→ **WRITTEN REQUEST**
Turn the records below into a Markdown table with two columns, "Row" for the row number and "Line" for the line itself, skipping any blank lines. Start at the line that contains "tingly (859, 779)" and stop after the line that contains "barbershop [437, 719]".

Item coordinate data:
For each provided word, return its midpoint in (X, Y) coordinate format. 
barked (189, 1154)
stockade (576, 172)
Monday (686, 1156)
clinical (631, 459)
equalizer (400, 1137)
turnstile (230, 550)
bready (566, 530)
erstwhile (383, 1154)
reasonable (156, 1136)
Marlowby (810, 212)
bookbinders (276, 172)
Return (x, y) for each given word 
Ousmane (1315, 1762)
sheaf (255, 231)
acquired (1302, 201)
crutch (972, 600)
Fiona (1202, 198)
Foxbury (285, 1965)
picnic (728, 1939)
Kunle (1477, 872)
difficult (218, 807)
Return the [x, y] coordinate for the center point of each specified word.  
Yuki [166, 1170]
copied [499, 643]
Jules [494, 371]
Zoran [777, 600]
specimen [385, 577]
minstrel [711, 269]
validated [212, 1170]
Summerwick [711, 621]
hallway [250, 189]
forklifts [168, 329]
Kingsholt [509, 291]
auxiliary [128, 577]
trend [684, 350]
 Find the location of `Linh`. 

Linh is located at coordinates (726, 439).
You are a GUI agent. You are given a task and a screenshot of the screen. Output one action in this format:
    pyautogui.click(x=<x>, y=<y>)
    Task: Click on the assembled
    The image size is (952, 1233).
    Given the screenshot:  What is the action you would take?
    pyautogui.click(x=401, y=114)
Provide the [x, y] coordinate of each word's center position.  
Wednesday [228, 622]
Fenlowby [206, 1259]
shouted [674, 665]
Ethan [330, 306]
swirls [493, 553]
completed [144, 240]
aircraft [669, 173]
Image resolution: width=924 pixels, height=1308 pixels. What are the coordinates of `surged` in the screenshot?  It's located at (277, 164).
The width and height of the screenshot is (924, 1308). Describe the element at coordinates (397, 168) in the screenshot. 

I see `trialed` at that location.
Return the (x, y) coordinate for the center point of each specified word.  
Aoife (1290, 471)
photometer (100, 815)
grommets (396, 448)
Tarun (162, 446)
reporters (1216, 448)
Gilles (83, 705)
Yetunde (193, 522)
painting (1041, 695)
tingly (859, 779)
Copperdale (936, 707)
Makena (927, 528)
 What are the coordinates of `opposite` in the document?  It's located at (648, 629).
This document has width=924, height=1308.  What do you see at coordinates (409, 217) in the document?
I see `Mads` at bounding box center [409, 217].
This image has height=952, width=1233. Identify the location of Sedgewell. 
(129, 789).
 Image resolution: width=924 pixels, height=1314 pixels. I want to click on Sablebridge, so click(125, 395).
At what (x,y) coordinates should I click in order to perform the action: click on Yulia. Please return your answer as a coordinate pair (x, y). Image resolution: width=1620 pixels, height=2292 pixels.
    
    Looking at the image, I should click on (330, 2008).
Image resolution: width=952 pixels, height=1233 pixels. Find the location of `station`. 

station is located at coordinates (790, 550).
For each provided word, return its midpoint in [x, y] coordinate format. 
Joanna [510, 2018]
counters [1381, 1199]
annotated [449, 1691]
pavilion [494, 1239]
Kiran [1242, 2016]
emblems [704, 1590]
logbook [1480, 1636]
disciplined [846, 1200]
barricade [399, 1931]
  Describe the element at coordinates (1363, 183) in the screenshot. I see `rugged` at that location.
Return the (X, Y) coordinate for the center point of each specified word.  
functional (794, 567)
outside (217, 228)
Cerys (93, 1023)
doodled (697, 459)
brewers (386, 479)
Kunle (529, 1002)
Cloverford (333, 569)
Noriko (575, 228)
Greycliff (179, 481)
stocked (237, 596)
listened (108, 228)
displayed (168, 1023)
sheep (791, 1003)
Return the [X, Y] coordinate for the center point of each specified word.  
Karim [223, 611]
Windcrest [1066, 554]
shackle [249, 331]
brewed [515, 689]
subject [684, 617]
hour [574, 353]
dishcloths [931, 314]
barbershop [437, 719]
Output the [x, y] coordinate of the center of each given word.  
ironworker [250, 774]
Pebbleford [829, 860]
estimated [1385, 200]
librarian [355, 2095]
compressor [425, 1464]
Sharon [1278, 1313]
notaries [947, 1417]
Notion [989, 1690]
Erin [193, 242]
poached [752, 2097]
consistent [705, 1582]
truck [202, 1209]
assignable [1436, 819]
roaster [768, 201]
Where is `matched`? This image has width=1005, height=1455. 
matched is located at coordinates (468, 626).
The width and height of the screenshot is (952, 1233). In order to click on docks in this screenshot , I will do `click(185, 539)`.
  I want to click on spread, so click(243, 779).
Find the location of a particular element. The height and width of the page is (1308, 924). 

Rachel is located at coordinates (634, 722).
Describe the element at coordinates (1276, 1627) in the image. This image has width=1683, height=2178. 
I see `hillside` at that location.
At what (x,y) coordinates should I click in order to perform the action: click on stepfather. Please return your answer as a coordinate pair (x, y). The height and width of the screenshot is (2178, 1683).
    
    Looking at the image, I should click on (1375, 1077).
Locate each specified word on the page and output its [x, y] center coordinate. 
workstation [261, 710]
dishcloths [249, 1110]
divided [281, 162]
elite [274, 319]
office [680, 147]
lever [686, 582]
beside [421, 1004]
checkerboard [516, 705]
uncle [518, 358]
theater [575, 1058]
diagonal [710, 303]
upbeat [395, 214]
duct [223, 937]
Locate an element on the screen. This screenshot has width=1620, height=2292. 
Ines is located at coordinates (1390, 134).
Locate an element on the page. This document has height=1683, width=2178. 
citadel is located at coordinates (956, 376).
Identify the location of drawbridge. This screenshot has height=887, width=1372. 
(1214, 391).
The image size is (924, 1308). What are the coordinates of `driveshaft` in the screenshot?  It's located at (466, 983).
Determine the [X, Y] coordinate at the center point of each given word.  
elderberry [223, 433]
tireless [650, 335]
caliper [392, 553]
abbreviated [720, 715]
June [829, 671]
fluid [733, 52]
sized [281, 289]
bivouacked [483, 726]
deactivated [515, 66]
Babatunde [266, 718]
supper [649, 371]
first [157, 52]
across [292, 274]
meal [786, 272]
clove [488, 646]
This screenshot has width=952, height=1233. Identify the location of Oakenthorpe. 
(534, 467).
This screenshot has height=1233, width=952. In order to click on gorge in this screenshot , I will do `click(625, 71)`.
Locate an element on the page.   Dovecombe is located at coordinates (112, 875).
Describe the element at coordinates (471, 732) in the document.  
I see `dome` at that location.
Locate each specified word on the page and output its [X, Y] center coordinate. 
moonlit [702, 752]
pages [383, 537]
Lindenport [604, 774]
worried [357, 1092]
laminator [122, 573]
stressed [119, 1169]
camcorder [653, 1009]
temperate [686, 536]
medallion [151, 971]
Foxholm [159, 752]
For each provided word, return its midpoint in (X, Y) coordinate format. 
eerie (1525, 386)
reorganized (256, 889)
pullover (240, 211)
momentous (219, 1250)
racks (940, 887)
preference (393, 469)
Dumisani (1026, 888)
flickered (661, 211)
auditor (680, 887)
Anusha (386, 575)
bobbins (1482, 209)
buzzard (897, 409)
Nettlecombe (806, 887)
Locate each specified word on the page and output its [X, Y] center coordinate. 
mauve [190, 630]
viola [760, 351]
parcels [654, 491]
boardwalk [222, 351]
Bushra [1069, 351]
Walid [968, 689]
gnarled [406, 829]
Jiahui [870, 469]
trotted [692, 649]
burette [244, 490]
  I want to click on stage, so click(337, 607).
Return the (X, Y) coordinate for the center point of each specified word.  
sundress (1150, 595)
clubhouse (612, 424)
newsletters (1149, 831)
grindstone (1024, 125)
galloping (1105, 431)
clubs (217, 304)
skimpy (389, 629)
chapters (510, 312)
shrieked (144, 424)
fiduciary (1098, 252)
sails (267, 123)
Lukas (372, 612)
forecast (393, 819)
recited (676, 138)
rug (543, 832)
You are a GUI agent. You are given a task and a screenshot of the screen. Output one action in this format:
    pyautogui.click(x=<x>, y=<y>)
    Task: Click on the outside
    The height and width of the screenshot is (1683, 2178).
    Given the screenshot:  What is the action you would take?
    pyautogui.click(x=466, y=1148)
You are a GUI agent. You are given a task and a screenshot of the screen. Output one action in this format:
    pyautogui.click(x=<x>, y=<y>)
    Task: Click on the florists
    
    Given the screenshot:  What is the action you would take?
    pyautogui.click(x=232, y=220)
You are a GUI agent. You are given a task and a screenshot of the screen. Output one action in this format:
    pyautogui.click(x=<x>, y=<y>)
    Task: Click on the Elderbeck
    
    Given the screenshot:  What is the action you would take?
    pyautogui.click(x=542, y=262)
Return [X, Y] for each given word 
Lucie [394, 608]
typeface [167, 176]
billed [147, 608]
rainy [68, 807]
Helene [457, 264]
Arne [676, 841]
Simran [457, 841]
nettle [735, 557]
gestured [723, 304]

→ **FULL RESPONSE**
| Row | Line |
|---|---|
| 1 | tingly (859, 779) |
| 2 | Copperdale (936, 707) |
| 3 | Makena (927, 528) |
| 4 |  What are the coordinates of `opposite` in the document?  It's located at (648, 629). |
| 5 | This document has width=924, height=1308.  What do you see at coordinates (409, 217) in the document? |
| 6 | I see `Mads` at bounding box center [409, 217]. |
| 7 | This image has height=952, width=1233. Identify the location of Sedgewell.  |
| 8 | (129, 789). |
| 9 |  Image resolution: width=924 pixels, height=1314 pixels. I want to click on Sablebridge, so click(125, 395). |
| 10 | At what (x,y) coordinates should I click in order to perform the action: click on Yulia. Please return your answer as a coordinate pair (x, y). Image resolution: width=1620 pixels, height=2292 pixels. |
| 11 |     Looking at the image, I should click on (330, 2008). |
| 12 | Image resolution: width=952 pixels, height=1233 pixels. Find the location of `station`.  |
| 13 | station is located at coordinates (790, 550). |
| 14 | For each provided word, return its midpoint in [x, y] coordinate format.  |
| 15 | Joanna [510, 2018] |
| 16 | counters [1381, 1199] |
| 17 | annotated [449, 1691] |
| 18 | pavilion [494, 1239] |
| 19 | Kiran [1242, 2016] |
| 20 | emblems [704, 1590] |
| 21 | logbook [1480, 1636] |
| 22 | disciplined [846, 1200] |
| 23 | barricade [399, 1931] |
| 24 |   Describe the element at coordinates (1363, 183) in the screenshot. I see `rugged` at that location. |
| 25 | Return the (X, Y) coordinate for the center point of each specified word.   |
| 26 | functional (794, 567) |
| 27 | outside (217, 228) |
| 28 | Cerys (93, 1023) |
| 29 | doodled (697, 459) |
| 30 | brewers (386, 479) |
| 31 | Kunle (529, 1002) |
| 32 | Cloverford (333, 569) |
| 33 | Noriko (575, 228) |
| 34 | Greycliff (179, 481) |
| 35 | stocked (237, 596) |
| 36 | listened (108, 228) |
| 37 | displayed (168, 1023) |
| 38 | sheep (791, 1003) |
| 39 | Return the [X, Y] coordinate for the center point of each specified word.   |
| 40 | Karim [223, 611] |
| 41 | Windcrest [1066, 554] |
| 42 | shackle [249, 331] |
| 43 | brewed [515, 689] |
| 44 | subject [684, 617] |
| 45 | hour [574, 353] |
| 46 | dishcloths [931, 314] |
| 47 | barbershop [437, 719] |